Your task - Start to finish, copy the data exactly.
————
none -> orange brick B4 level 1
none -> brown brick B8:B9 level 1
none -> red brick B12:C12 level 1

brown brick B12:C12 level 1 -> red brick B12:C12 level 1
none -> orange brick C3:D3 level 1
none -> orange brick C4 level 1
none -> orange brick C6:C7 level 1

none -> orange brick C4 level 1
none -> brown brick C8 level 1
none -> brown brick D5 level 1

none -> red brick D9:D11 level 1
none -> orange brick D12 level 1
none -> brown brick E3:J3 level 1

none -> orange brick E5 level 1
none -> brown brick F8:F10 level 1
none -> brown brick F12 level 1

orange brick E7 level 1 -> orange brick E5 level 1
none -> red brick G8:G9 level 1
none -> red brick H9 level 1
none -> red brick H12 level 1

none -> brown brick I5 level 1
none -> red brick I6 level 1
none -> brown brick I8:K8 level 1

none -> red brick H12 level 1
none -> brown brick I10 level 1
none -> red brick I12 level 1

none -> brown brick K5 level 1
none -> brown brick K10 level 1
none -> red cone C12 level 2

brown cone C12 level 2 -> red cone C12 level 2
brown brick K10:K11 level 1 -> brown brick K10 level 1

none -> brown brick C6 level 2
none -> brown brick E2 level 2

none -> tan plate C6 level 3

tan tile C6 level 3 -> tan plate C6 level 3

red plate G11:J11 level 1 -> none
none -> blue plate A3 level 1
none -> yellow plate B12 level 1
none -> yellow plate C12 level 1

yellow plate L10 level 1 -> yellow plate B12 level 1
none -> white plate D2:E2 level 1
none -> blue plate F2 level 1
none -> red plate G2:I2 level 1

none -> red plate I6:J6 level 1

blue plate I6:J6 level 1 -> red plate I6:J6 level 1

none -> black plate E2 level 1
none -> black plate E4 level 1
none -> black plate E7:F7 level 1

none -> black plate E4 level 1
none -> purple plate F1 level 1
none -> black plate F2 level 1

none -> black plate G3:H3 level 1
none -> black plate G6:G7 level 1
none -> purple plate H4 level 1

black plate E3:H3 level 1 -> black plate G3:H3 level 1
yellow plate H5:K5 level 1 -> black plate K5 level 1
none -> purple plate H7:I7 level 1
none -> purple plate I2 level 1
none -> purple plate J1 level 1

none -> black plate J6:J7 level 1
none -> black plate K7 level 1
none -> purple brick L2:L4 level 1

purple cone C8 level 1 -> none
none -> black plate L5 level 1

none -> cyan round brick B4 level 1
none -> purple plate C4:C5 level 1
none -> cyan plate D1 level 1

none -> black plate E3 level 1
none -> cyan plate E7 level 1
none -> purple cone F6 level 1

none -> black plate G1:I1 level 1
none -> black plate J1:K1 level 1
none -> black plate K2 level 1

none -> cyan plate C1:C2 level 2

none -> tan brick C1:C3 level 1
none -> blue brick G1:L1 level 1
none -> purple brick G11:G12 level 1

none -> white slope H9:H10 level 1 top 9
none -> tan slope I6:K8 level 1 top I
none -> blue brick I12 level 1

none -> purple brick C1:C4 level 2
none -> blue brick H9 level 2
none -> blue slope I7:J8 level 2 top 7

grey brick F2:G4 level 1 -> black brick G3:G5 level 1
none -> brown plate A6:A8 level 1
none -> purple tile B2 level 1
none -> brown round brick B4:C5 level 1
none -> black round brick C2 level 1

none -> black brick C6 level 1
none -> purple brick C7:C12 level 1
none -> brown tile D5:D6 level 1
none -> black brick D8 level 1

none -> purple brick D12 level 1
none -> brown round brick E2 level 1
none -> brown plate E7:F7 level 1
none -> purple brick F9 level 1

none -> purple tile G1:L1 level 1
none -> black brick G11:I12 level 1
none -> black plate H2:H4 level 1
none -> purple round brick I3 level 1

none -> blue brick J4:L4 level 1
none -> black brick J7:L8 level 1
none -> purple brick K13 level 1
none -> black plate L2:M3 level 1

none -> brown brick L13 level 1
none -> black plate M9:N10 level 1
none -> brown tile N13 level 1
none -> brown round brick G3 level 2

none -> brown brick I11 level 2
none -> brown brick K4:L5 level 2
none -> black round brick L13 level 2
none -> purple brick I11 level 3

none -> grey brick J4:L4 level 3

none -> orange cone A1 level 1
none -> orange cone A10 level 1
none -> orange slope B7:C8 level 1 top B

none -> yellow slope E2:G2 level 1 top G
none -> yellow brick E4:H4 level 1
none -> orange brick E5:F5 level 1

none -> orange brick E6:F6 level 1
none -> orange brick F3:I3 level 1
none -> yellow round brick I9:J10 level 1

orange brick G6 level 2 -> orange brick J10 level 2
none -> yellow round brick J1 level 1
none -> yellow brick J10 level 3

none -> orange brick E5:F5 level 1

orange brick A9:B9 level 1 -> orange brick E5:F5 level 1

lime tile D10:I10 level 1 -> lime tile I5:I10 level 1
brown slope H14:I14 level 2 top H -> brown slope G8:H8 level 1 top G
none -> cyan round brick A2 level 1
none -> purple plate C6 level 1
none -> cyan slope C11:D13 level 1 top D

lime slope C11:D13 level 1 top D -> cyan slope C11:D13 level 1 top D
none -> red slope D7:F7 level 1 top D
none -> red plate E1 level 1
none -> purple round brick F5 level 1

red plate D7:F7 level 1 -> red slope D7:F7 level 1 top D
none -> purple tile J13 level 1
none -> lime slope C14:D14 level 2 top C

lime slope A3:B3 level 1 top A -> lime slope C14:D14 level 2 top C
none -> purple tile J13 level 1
————
Answer section -
none -> orange brick B4 level 1
none -> brown brick B8:B9 level 1
none -> red brick B12:C12 level 1

brown brick B12:C12 level 1 -> red brick B12:C12 level 1
none -> orange brick C3:D3 level 1
none -> orange brick C4 level 1
none -> orange brick C6:C7 level 1

none -> orange brick C4 level 1
none -> brown brick C8 level 1
none -> brown brick D5 level 1

none -> red brick D9:D11 level 1
none -> orange brick D12 level 1
none -> brown brick E3:J3 level 1

none -> orange brick E5 level 1
none -> brown brick F8:F10 level 1
none -> brown brick F12 level 1

orange brick E7 level 1 -> orange brick E5 level 1
none -> red brick G8:G9 level 1
none -> red brick H9 level 1
none -> red brick H12 level 1

none -> brown brick I5 level 1
none -> red brick I6 level 1
none -> brown brick I8:K8 level 1

none -> red brick H12 level 1
none -> brown brick I10 level 1
none -> red brick I12 level 1

none -> brown brick K5 level 1
none -> brown brick K10 level 1
none -> red cone C12 level 2

brown cone C12 level 2 -> red cone C12 level 2
brown brick K10:K11 level 1 -> brown brick K10 level 1

none -> brown brick C6 level 2
none -> brown brick E2 level 2

none -> tan plate C6 level 3

tan tile C6 level 3 -> tan plate C6 level 3

red plate G11:J11 level 1 -> none
none -> blue plate A3 level 1
none -> yellow plate B12 level 1
none -> yellow plate C12 level 1

yellow plate L10 level 1 -> yellow plate B12 level 1
none -> white plate D2:E2 level 1
none -> blue plate F2 level 1
none -> red plate G2:I2 level 1

none -> red plate I6:J6 level 1

blue plate I6:J6 level 1 -> red plate I6:J6 level 1

none -> black plate E2 level 1
none -> black plate E4 level 1
none -> black plate E7:F7 level 1

none -> black plate E4 level 1
none -> purple plate F1 level 1
none -> black plate F2 level 1

none -> black plate G3:H3 level 1
none -> black plate G6:G7 level 1
none -> purple plate H4 level 1

black plate E3:H3 level 1 -> black plate G3:H3 level 1
yellow plate H5:K5 level 1 -> black plate K5 level 1
none -> purple plate H7:I7 level 1
none -> purple plate I2 level 1
none -> purple plate J1 level 1

none -> black plate J6:J7 level 1
none -> black plate K7 level 1
none -> purple brick L2:L4 level 1

purple cone C8 level 1 -> none
none -> black plate L5 level 1

none -> cyan round brick B4 level 1
none -> purple plate C4:C5 level 1
none -> cyan plate D1 level 1

none -> black plate E3 level 1
none -> cyan plate E7 level 1
none -> purple cone F6 level 1

none -> black plate G1:I1 level 1
none -> black plate J1:K1 level 1
none -> black plate K2 level 1

none -> cyan plate C1:C2 level 2

none -> tan brick C1:C3 level 1
none -> blue brick G1:L1 level 1
none -> purple brick G11:G12 level 1

none -> white slope H9:H10 level 1 top 9
none -> tan slope I6:K8 level 1 top I
none -> blue brick I12 level 1

none -> purple brick C1:C4 level 2
none -> blue brick H9 level 2
none -> blue slope I7:J8 level 2 top 7

grey brick F2:G4 level 1 -> black brick G3:G5 level 1
none -> brown plate A6:A8 level 1
none -> purple tile B2 level 1
none -> brown round brick B4:C5 level 1
none -> black round brick C2 level 1

none -> black brick C6 level 1
none -> purple brick C7:C12 level 1
none -> brown tile D5:D6 level 1
none -> black brick D8 level 1

none -> purple brick D12 level 1
none -> brown round brick E2 level 1
none -> brown plate E7:F7 level 1
none -> purple brick F9 level 1

none -> purple tile G1:L1 level 1
none -> black brick G11:I12 level 1
none -> black plate H2:H4 level 1
none -> purple round brick I3 level 1

none -> blue brick J4:L4 level 1
none -> black brick J7:L8 level 1
none -> purple brick K13 level 1
none -> black plate L2:M3 level 1

none -> brown brick L13 level 1
none -> black plate M9:N10 level 1
none -> brown tile N13 level 1
none -> brown round brick G3 level 2

none -> brown brick I11 level 2
none -> brown brick K4:L5 level 2
none -> black round brick L13 level 2
none -> purple brick I11 level 3

none -> grey brick J4:L4 level 3

none -> orange cone A1 level 1
none -> orange cone A10 level 1
none -> orange slope B7:C8 level 1 top B

none -> yellow slope E2:G2 level 1 top G
none -> yellow brick E4:H4 level 1
none -> orange brick E5:F5 level 1

none -> orange brick E6:F6 level 1
none -> orange brick F3:I3 level 1
none -> yellow round brick I9:J10 level 1

orange brick G6 level 2 -> orange brick J10 level 2
none -> yellow round brick J1 level 1
none -> yellow brick J10 level 3

none -> orange brick E5:F5 level 1

orange brick A9:B9 level 1 -> orange brick E5:F5 level 1

lime tile D10:I10 level 1 -> lime tile I5:I10 level 1
brown slope H14:I14 level 2 top H -> brown slope G8:H8 level 1 top G
none -> cyan round brick A2 level 1
none -> purple plate C6 level 1
none -> cyan slope C11:D13 level 1 top D

lime slope C11:D13 level 1 top D -> cyan slope C11:D13 level 1 top D
none -> red slope D7:F7 level 1 top D
none -> red plate E1 level 1
none -> purple round brick F5 level 1

red plate D7:F7 level 1 -> red slope D7:F7 level 1 top D
none -> purple tile J13 level 1
none -> lime slope C14:D14 level 2 top C

lime slope A3:B3 level 1 top A -> lime slope C14:D14 level 2 top C
none -> purple tile J13 level 1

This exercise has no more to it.